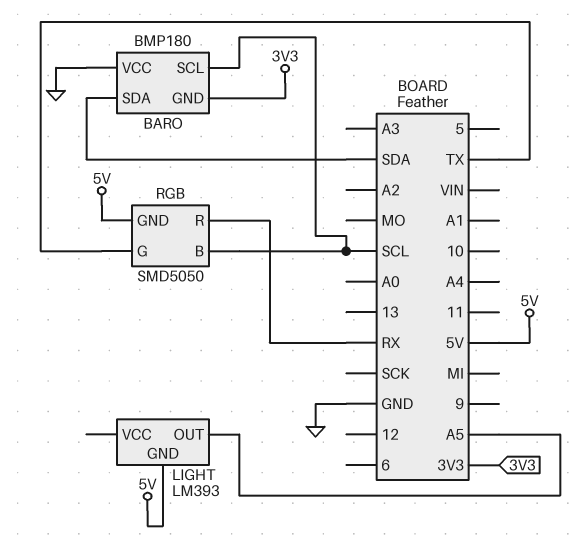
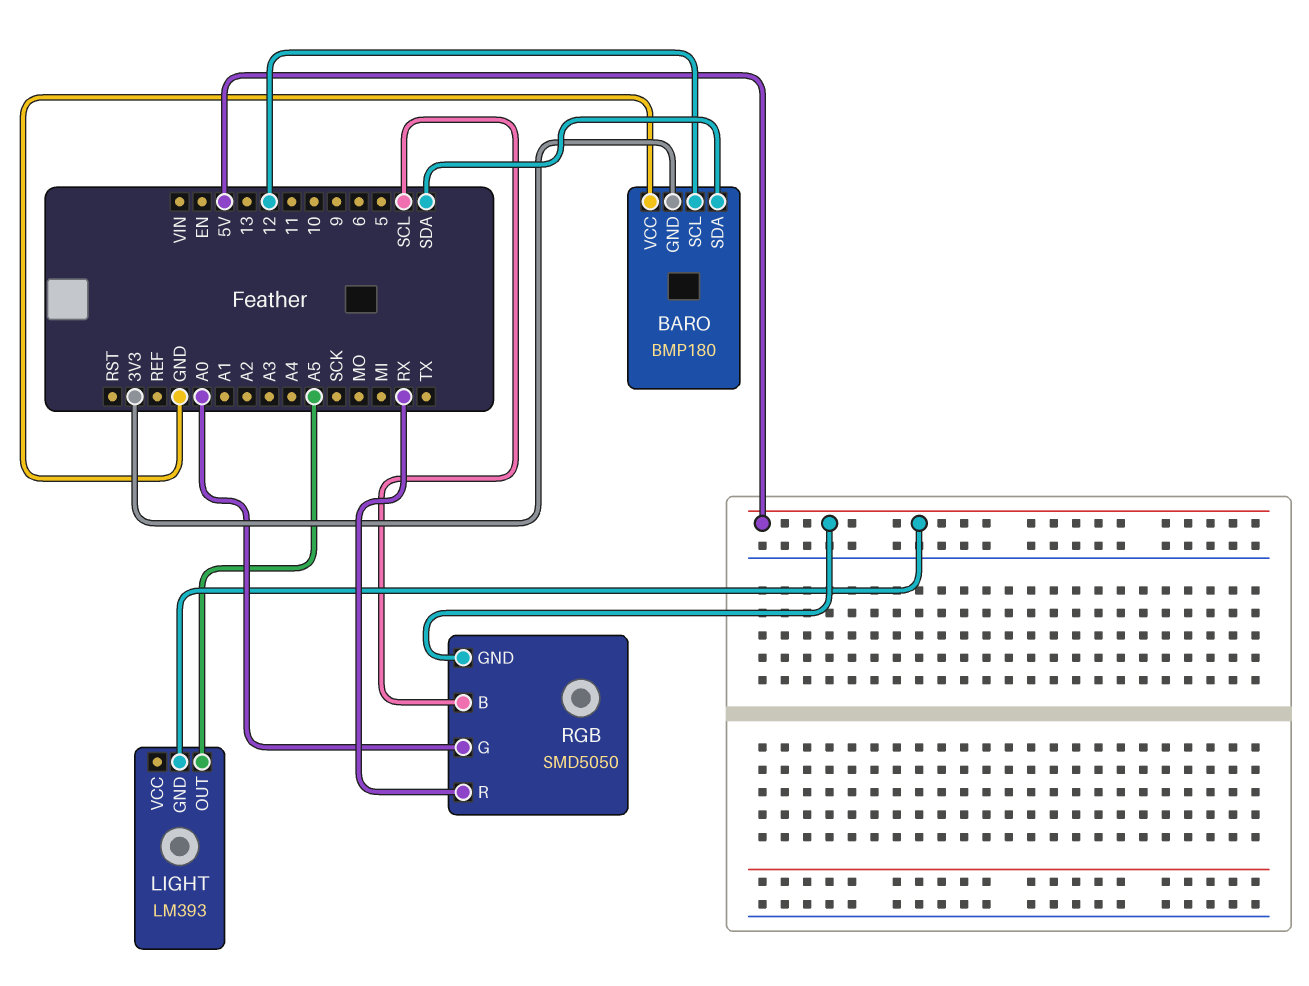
BARO pin SCL: SCL -> 12
RGB pin G: TX -> A0

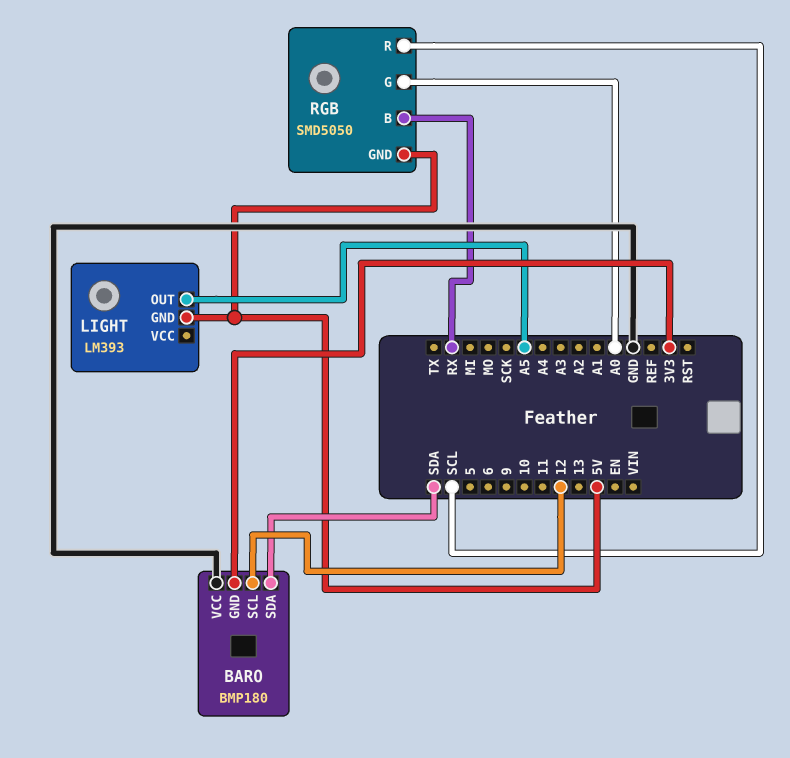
RGB pin B: SCL -> RX
RGB pin R: RX -> SCL

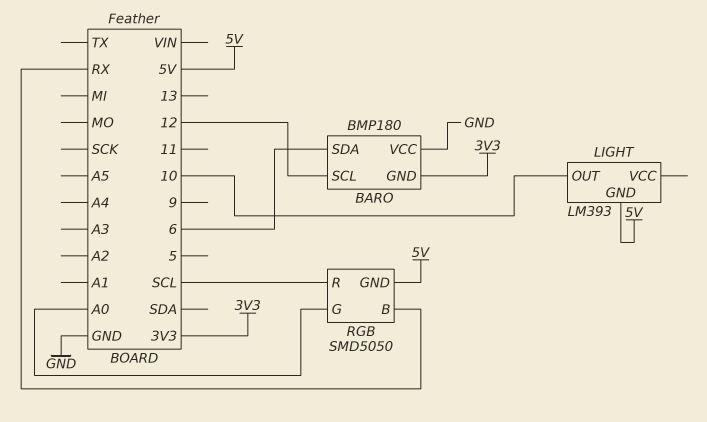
BARO pin SDA: SDA -> 6
LIGHT pin OUT: A5 -> 10

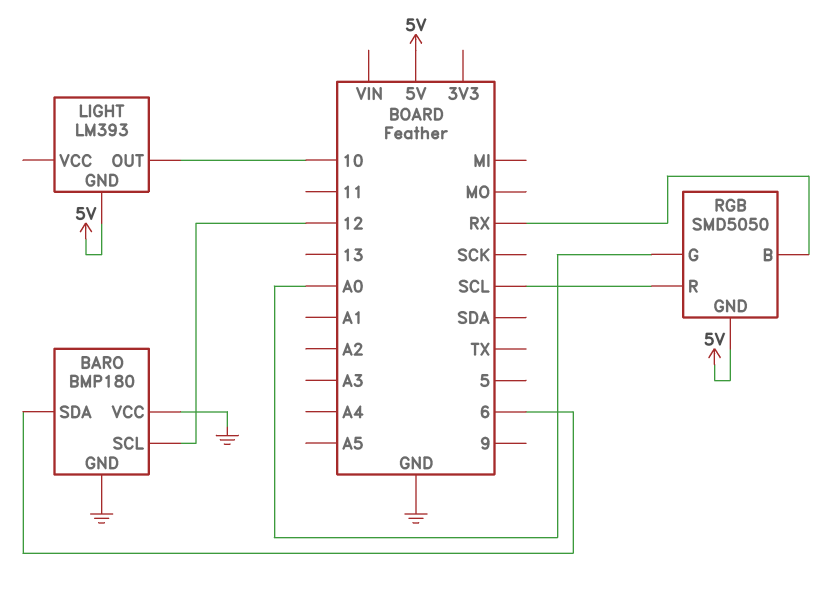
BARO pin GND: 3V3 -> GND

PROBLEM: State the number of lines in the data above containing the string "BARO" and nothing more.

TASK OUTPUT: 3